• [PROBLEM TO SOLVE]
Repeat every entry exactly. Pictures stay out.

DATA LISTING START

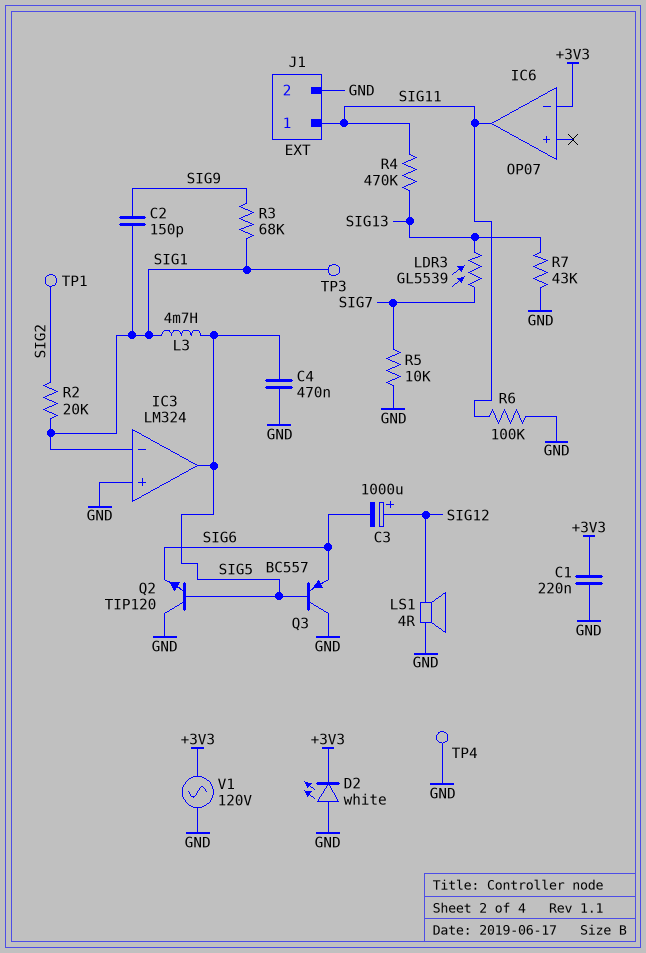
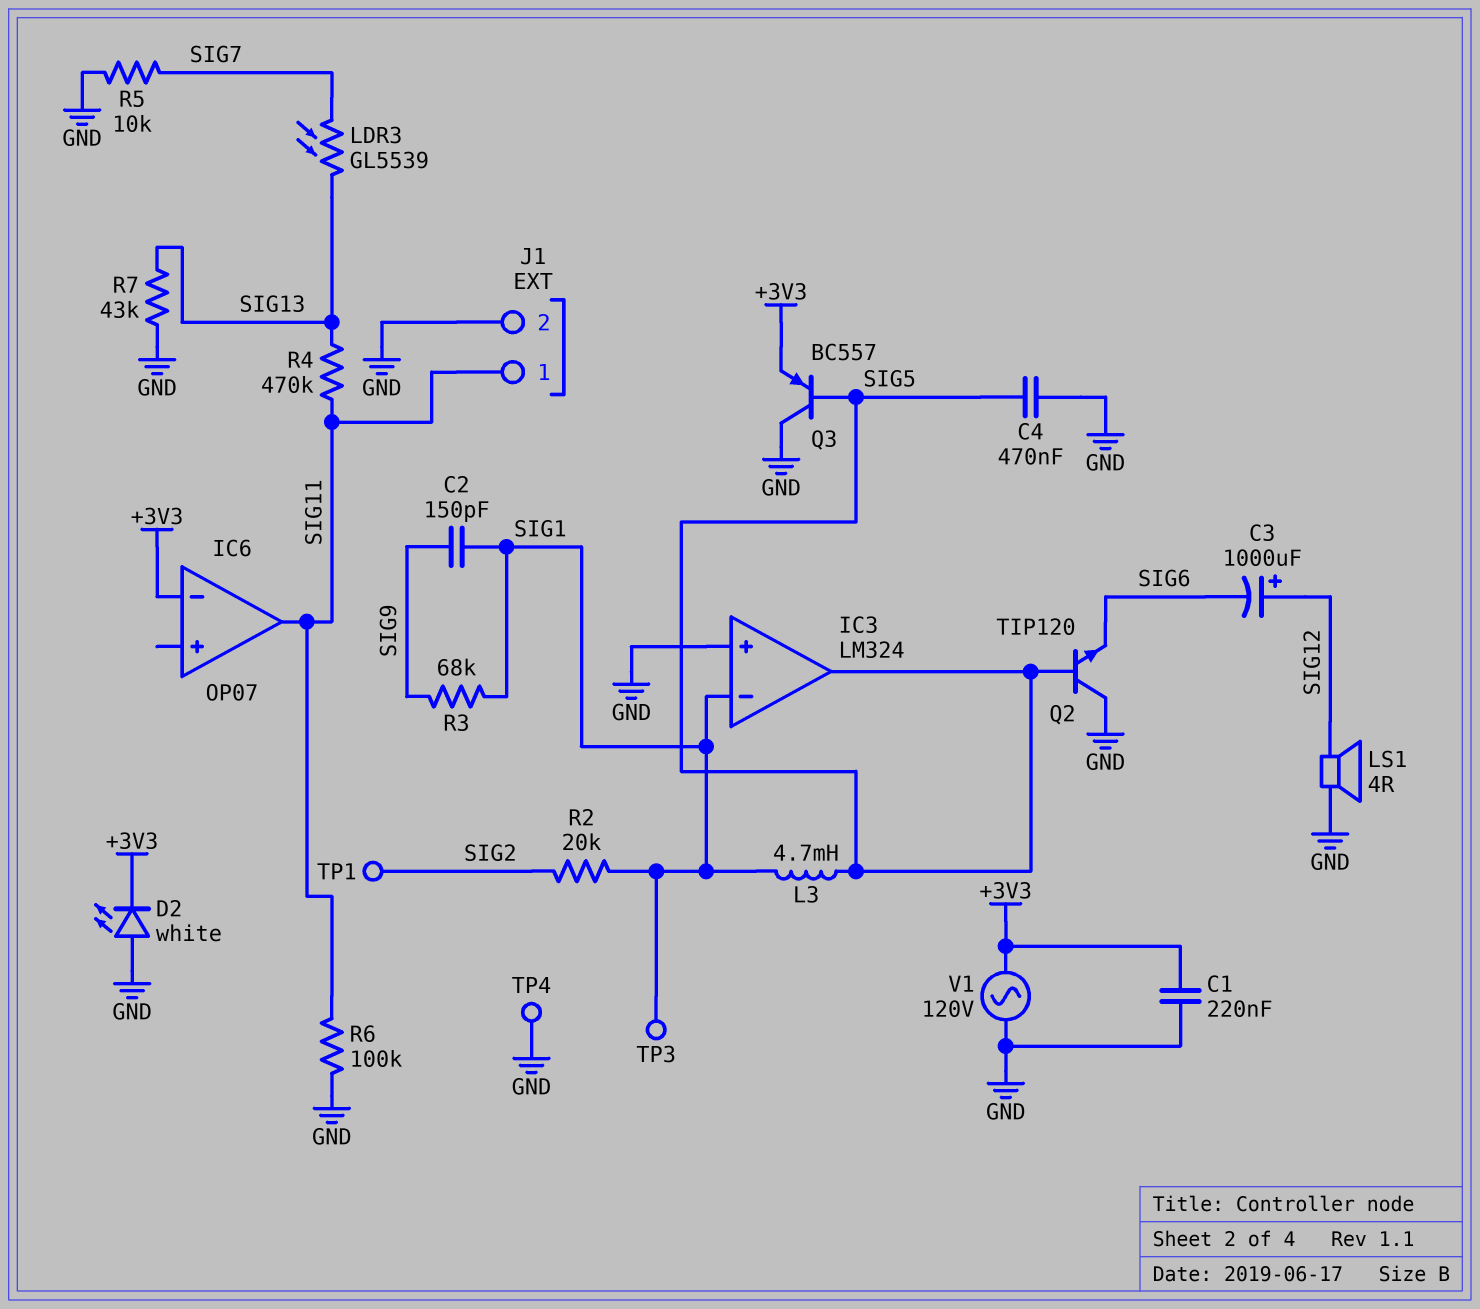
Q3: PNP BC557 (B SIG5, C GND, E SIG6) -> PNP BC557 (B SIG5, C GND, E +3V3)

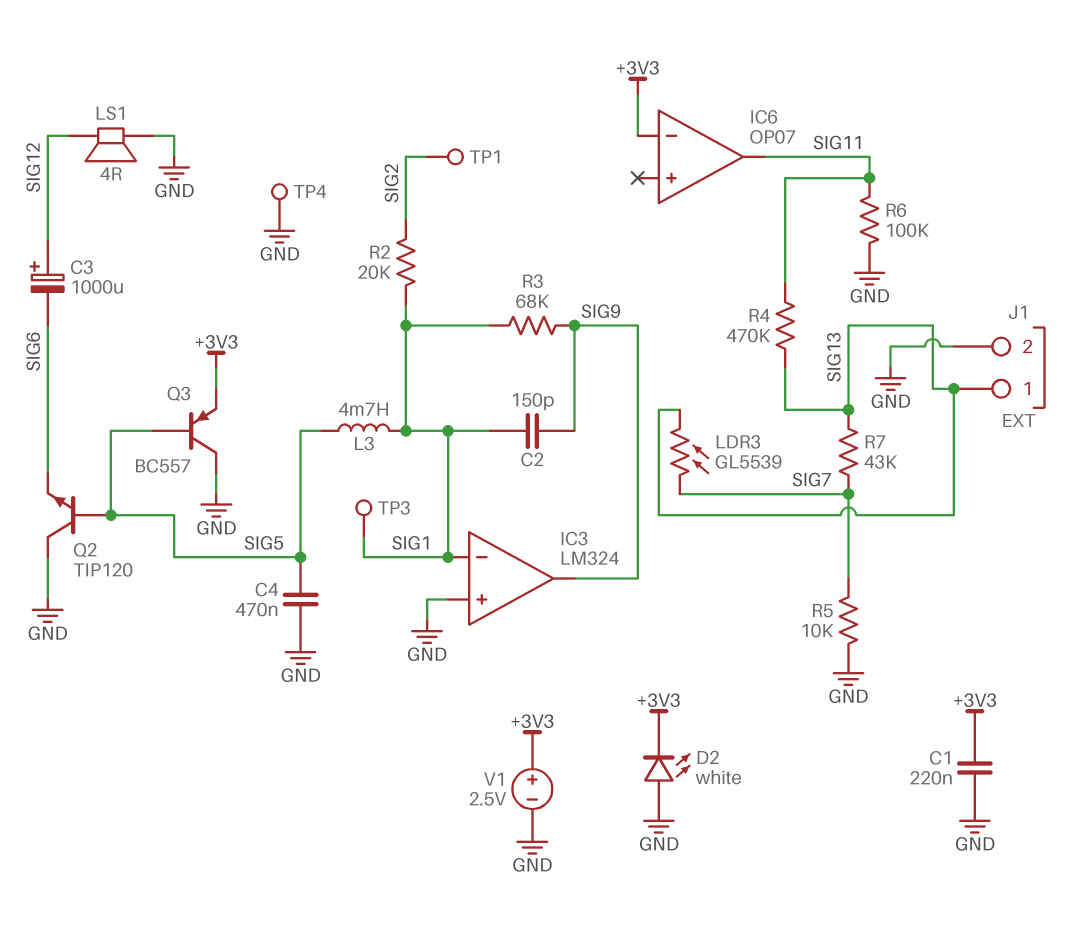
IC3 pin out: SIG5 -> SIG9
J1 pin 1: SIG11 -> SIG13
R7: 43k (GND, SIG13) -> 43k (SIG7, SIG13)
V1: AC 120V (+3V3, GND) -> 2.5V (plus +3V3, minus GND)

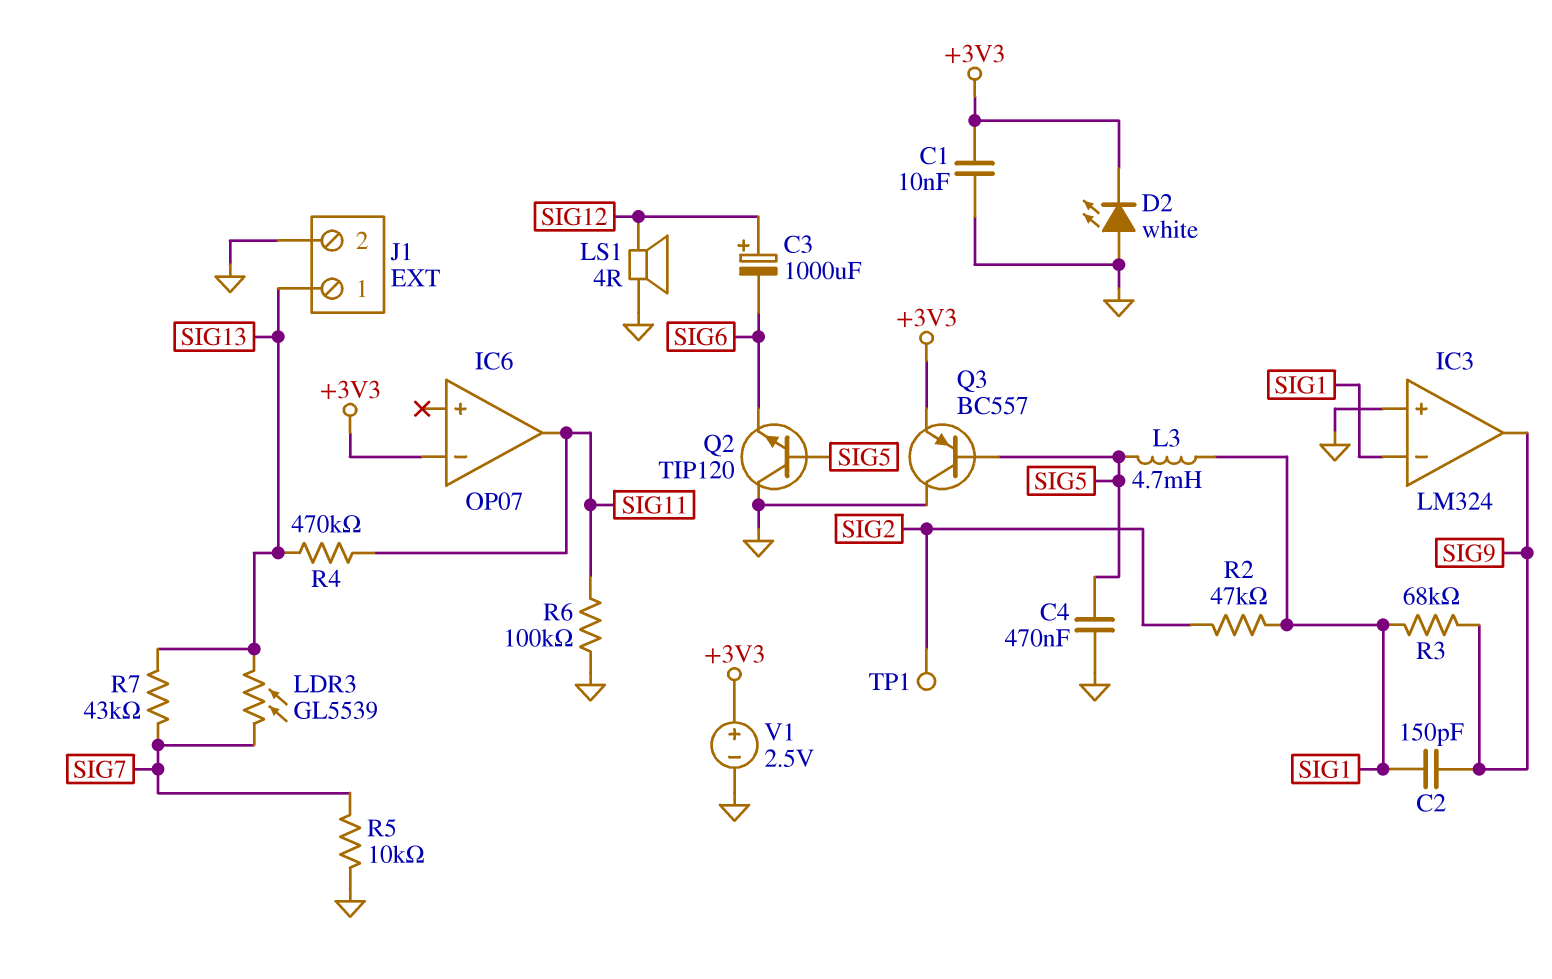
C1: 220nF (+3V3, GND) -> 10nF (+3V3, GND)
R2: 20k (SIG1, SIG2) -> 47k (SIG1, SIG2)
TP3: test point (SIG1) -> none
TP4: test point (GND) -> none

DATA LISTING END

• [REPLY TO THE TASK]
Q3: PNP BC557 (B SIG5, C GND, E SIG6) -> PNP BC557 (B SIG5, C GND, E +3V3)

IC3 pin out: SIG5 -> SIG9
J1 pin 1: SIG11 -> SIG13
R7: 43k (GND, SIG13) -> 43k (SIG7, SIG13)
V1: AC 120V (+3V3, GND) -> 2.5V (plus +3V3, minus GND)

C1: 220nF (+3V3, GND) -> 10nF (+3V3, GND)
R2: 20k (SIG1, SIG2) -> 47k (SIG1, SIG2)
TP3: test point (SIG1) -> none
TP4: test point (GND) -> none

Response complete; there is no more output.